[Start of Attachment]

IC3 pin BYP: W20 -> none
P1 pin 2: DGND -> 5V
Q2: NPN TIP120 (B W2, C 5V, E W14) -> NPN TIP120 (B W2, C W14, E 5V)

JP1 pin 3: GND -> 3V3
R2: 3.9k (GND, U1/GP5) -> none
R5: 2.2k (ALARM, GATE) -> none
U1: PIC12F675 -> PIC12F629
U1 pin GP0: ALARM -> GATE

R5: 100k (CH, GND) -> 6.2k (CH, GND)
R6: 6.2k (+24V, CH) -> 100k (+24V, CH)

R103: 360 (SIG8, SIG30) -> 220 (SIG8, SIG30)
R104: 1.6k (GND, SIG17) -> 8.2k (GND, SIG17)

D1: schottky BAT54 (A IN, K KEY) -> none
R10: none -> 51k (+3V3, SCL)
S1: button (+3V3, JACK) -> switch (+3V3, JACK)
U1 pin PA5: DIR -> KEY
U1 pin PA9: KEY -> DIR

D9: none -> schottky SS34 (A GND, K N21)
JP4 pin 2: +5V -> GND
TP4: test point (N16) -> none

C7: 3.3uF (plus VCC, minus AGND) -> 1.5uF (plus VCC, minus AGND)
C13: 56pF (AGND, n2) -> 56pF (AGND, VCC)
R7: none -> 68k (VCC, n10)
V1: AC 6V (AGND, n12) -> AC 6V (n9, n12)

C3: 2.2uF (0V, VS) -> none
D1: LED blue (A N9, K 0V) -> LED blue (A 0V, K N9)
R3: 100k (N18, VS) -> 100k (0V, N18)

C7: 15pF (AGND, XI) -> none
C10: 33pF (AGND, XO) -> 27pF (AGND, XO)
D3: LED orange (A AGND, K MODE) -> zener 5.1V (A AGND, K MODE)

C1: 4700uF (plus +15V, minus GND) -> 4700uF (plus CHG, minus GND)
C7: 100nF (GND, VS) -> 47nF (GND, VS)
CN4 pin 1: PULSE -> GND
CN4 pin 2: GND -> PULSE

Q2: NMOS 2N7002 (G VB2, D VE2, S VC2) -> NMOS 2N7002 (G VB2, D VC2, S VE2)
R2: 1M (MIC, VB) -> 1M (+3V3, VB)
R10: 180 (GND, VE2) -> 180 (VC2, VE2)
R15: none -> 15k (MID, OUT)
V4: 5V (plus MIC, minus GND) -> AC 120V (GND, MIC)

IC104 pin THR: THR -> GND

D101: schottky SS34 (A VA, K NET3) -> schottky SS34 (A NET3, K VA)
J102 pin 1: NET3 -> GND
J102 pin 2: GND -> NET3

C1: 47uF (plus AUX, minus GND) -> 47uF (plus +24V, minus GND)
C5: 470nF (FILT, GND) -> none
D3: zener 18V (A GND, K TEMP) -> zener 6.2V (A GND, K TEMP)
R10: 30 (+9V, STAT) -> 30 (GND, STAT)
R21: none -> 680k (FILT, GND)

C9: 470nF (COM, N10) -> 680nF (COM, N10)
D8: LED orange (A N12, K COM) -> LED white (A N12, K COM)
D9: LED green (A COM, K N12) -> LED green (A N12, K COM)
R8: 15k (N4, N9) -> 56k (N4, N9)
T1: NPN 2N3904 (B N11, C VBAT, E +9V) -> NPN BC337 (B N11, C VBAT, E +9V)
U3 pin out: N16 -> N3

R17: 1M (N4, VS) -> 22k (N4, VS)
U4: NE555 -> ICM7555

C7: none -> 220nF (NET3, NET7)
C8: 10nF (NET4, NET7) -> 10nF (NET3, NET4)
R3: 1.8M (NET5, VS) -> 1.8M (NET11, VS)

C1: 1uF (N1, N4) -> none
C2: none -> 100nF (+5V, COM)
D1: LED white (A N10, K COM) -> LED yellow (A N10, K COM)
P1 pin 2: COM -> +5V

[End of Attachment]

Prepare a faithful transcription of the material above, with nothing altered.

__EXPECTED ANSWER__
IC3 pin BYP: W20 -> none
P1 pin 2: DGND -> 5V
Q2: NPN TIP120 (B W2, C 5V, E W14) -> NPN TIP120 (B W2, C W14, E 5V)

JP1 pin 3: GND -> 3V3
R2: 3.9k (GND, U1/GP5) -> none
R5: 2.2k (ALARM, GATE) -> none
U1: PIC12F675 -> PIC12F629
U1 pin GP0: ALARM -> GATE

R5: 100k (CH, GND) -> 6.2k (CH, GND)
R6: 6.2k (+24V, CH) -> 100k (+24V, CH)

R103: 360 (SIG8, SIG30) -> 220 (SIG8, SIG30)
R104: 1.6k (GND, SIG17) -> 8.2k (GND, SIG17)

D1: schottky BAT54 (A IN, K KEY) -> none
R10: none -> 51k (+3V3, SCL)
S1: button (+3V3, JACK) -> switch (+3V3, JACK)
U1 pin PA5: DIR -> KEY
U1 pin PA9: KEY -> DIR

D9: none -> schottky SS34 (A GND, K N21)
JP4 pin 2: +5V -> GND
TP4: test point (N16) -> none

C7: 3.3uF (plus VCC, minus AGND) -> 1.5uF (plus VCC, minus AGND)
C13: 56pF (AGND, n2) -> 56pF (AGND, VCC)
R7: none -> 68k (VCC, n10)
V1: AC 6V (AGND, n12) -> AC 6V (n9, n12)

C3: 2.2uF (0V, VS) -> none
D1: LED blue (A N9, K 0V) -> LED blue (A 0V, K N9)
R3: 100k (N18, VS) -> 100k (0V, N18)

C7: 15pF (AGND, XI) -> none
C10: 33pF (AGND, XO) -> 27pF (AGND, XO)
D3: LED orange (A AGND, K MODE) -> zener 5.1V (A AGND, K MODE)

C1: 4700uF (plus +15V, minus GND) -> 4700uF (plus CHG, minus GND)
C7: 100nF (GND, VS) -> 47nF (GND, VS)
CN4 pin 1: PULSE -> GND
CN4 pin 2: GND -> PULSE

Q2: NMOS 2N7002 (G VB2, D VE2, S VC2) -> NMOS 2N7002 (G VB2, D VC2, S VE2)
R2: 1M (MIC, VB) -> 1M (+3V3, VB)
R10: 180 (GND, VE2) -> 180 (VC2, VE2)
R15: none -> 15k (MID, OUT)
V4: 5V (plus MIC, minus GND) -> AC 120V (GND, MIC)

IC104 pin THR: THR -> GND

D101: schottky SS34 (A VA, K NET3) -> schottky SS34 (A NET3, K VA)
J102 pin 1: NET3 -> GND
J102 pin 2: GND -> NET3

C1: 47uF (plus AUX, minus GND) -> 47uF (plus +24V, minus GND)
C5: 470nF (FILT, GND) -> none
D3: zener 18V (A GND, K TEMP) -> zener 6.2V (A GND, K TEMP)
R10: 30 (+9V, STAT) -> 30 (GND, STAT)
R21: none -> 680k (FILT, GND)

C9: 470nF (COM, N10) -> 680nF (COM, N10)
D8: LED orange (A N12, K COM) -> LED white (A N12, K COM)
D9: LED green (A COM, K N12) -> LED green (A N12, K COM)
R8: 15k (N4, N9) -> 56k (N4, N9)
T1: NPN 2N3904 (B N11, C VBAT, E +9V) -> NPN BC337 (B N11, C VBAT, E +9V)
U3 pin out: N16 -> N3

R17: 1M (N4, VS) -> 22k (N4, VS)
U4: NE555 -> ICM7555

C7: none -> 220nF (NET3, NET7)
C8: 10nF (NET4, NET7) -> 10nF (NET3, NET4)
R3: 1.8M (NET5, VS) -> 1.8M (NET11, VS)

C1: 1uF (N1, N4) -> none
C2: none -> 100nF (+5V, COM)
D1: LED white (A N10, K COM) -> LED yellow (A N10, K COM)
P1 pin 2: COM -> +5V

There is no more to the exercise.